Entries =>
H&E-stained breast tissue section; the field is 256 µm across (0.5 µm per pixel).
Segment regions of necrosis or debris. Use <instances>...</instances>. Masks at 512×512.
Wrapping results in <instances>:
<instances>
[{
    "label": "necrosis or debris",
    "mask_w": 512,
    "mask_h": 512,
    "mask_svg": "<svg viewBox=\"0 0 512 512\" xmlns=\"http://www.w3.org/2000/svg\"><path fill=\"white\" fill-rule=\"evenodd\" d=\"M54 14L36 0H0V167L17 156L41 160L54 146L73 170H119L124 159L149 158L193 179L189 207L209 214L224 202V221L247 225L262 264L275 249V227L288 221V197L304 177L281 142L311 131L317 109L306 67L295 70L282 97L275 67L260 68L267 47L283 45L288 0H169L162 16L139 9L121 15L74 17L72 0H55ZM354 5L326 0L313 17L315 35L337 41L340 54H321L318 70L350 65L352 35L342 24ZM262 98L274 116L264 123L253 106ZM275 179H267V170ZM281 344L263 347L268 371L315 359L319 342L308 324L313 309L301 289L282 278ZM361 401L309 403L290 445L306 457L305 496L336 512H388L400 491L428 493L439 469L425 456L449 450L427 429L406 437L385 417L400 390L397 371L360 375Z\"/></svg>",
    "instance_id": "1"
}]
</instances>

Your goal =>
Write the data out again in full and exactly.

Exercise answer =>
H&E-stained breast tissue section; the field is 256 µm across (0.5 µm per pixel).
Segment regions of necrosis or debris. Use <instances>...</instances>. Masks at 512×512.
Wrapping results in <instances>:
<instances>
[{
    "label": "necrosis or debris",
    "mask_w": 512,
    "mask_h": 512,
    "mask_svg": "<svg viewBox=\"0 0 512 512\" xmlns=\"http://www.w3.org/2000/svg\"><path fill=\"white\" fill-rule=\"evenodd\" d=\"M54 14L36 0H0V167L17 156L41 160L54 146L73 170H119L124 159L149 158L193 179L189 207L209 214L224 202V221L247 225L262 264L275 249V227L288 221V197L304 177L281 142L311 131L317 109L306 67L295 70L282 97L275 67L260 68L267 47L283 45L288 0H169L162 16L139 9L121 15L74 17L72 0H55ZM354 5L326 0L313 17L315 35L337 41L340 54H321L318 70L350 65L352 35L342 24ZM262 98L274 116L264 123L253 106ZM275 179H267V170ZM281 344L263 347L268 371L315 359L319 342L308 324L313 309L301 289L282 278ZM361 401L309 403L290 445L306 457L305 496L336 512H388L400 491L428 493L439 469L425 456L449 450L427 429L406 437L385 417L400 390L397 371L360 375Z\"/></svg>",
    "instance_id": "1"
}]
</instances>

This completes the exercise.